# [TASK]
For the word "Kreisel", state the number of lines in the data that contain it, and nothing else.

# [EXTRACTED ENTRIES]
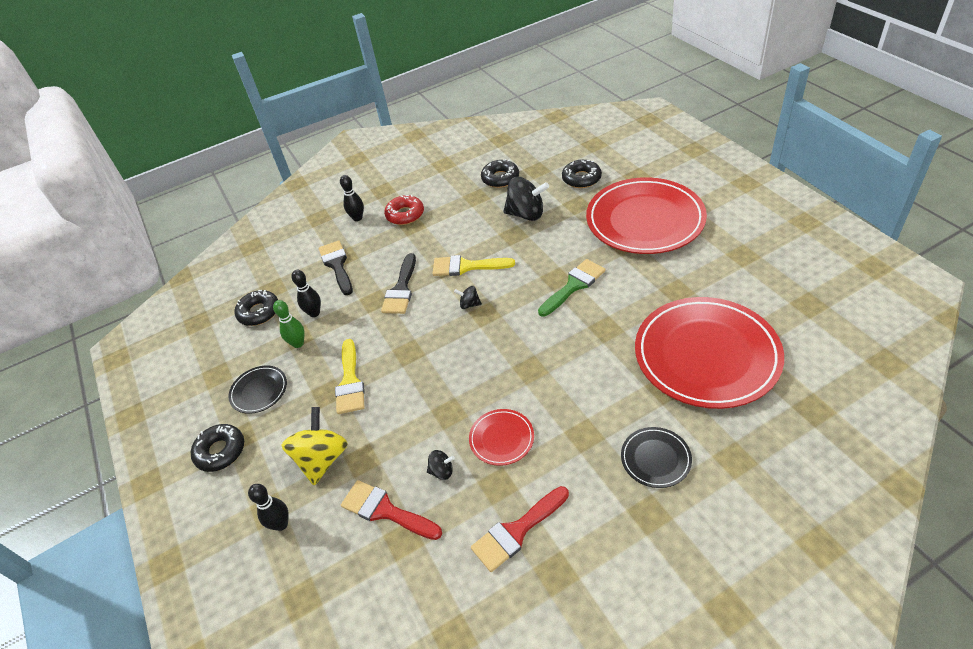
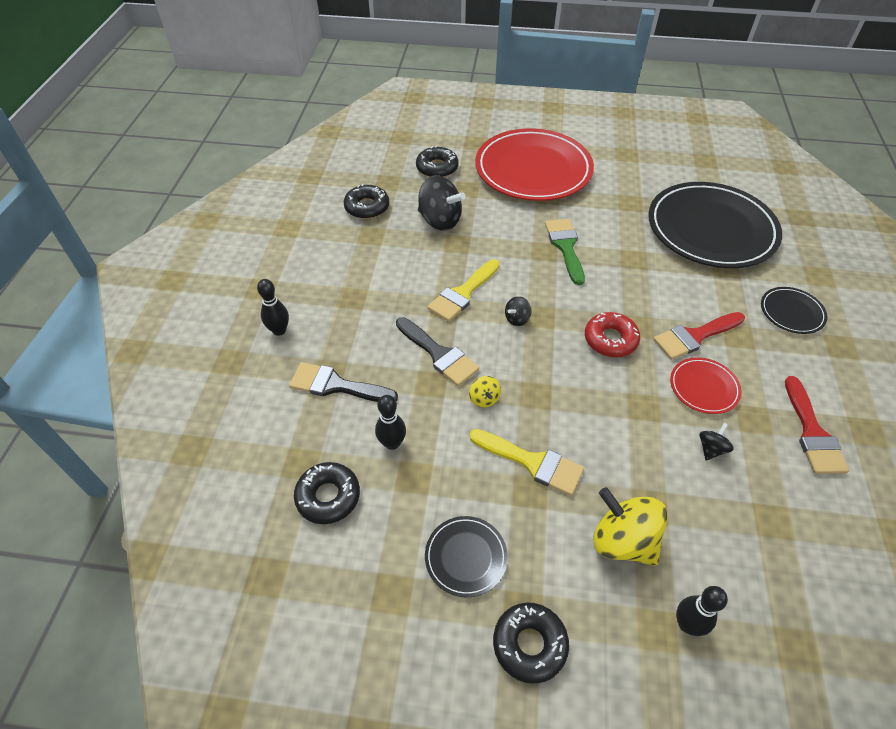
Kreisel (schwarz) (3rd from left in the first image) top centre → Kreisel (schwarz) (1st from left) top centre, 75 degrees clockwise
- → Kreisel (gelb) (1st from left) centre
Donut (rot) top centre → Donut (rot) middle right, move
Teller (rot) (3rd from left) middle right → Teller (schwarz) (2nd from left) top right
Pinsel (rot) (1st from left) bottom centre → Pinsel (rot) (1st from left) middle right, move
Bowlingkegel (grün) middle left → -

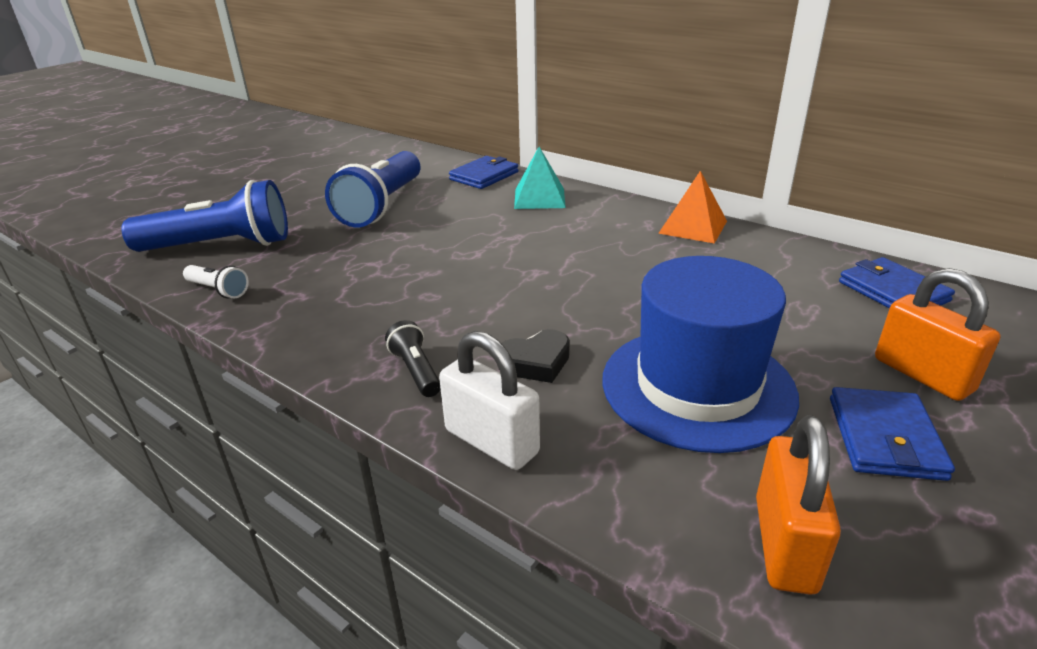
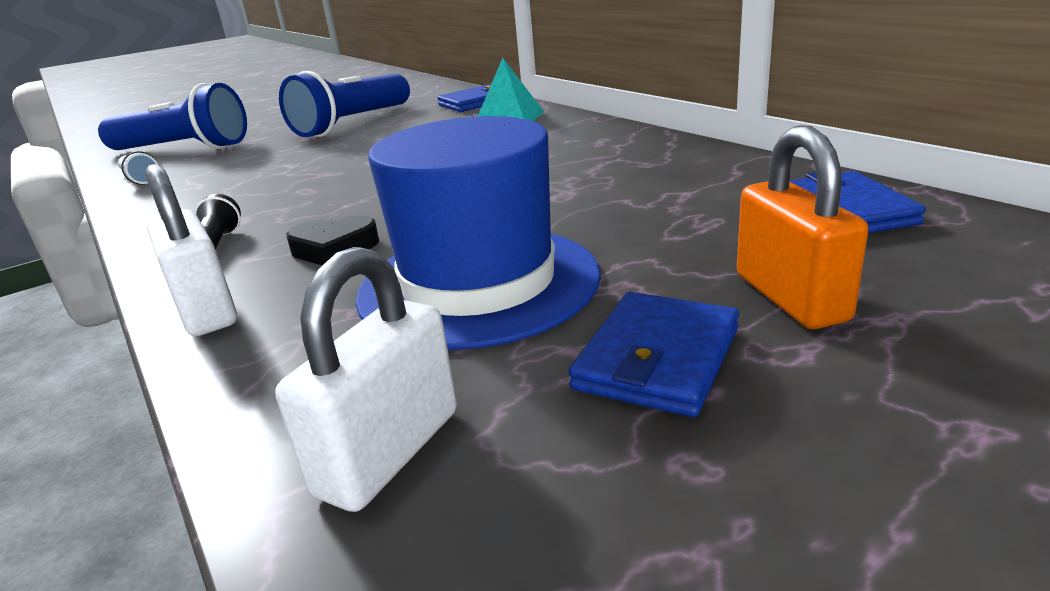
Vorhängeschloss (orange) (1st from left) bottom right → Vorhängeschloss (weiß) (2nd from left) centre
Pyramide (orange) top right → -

--

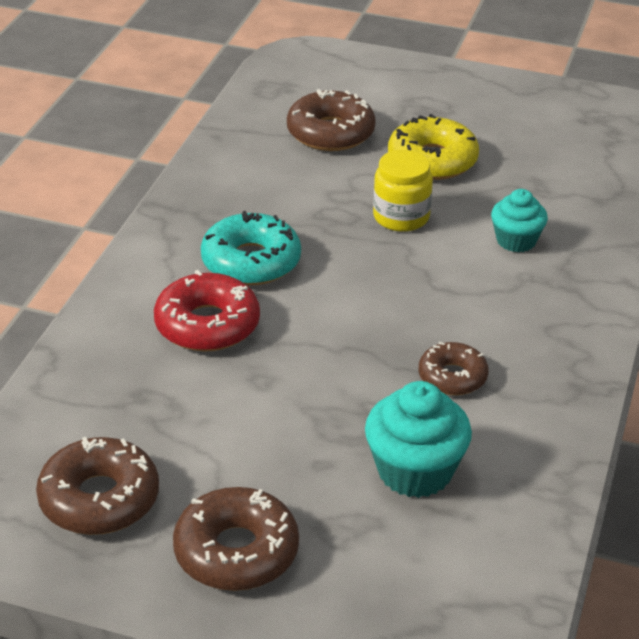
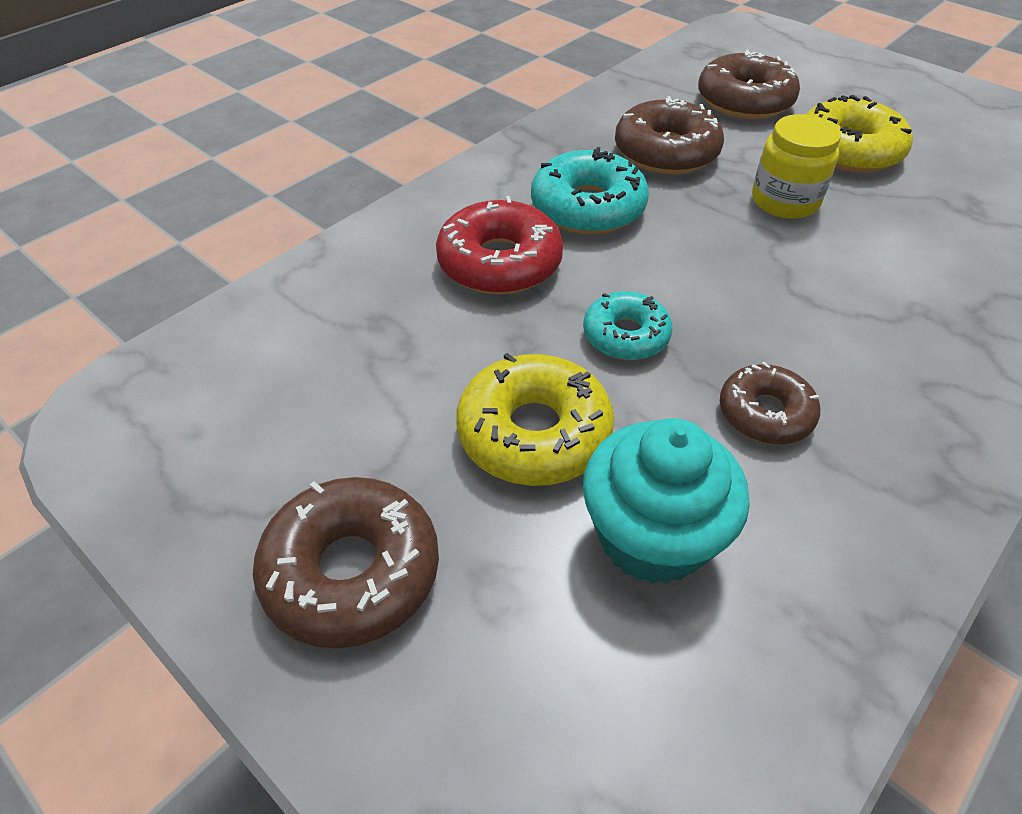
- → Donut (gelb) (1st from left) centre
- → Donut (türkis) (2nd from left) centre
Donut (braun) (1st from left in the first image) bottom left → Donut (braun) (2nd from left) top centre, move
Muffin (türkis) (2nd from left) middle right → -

--

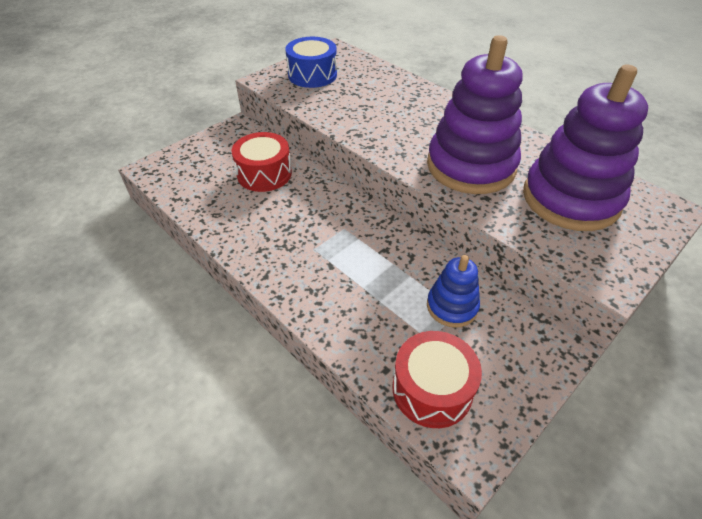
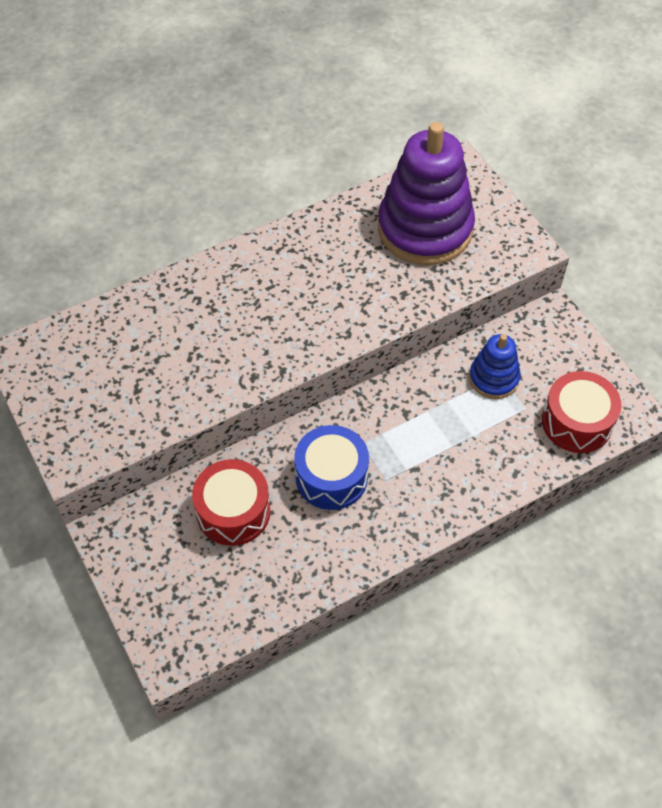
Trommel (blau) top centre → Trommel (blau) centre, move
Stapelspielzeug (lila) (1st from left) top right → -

# [ANSWER SPACE]
2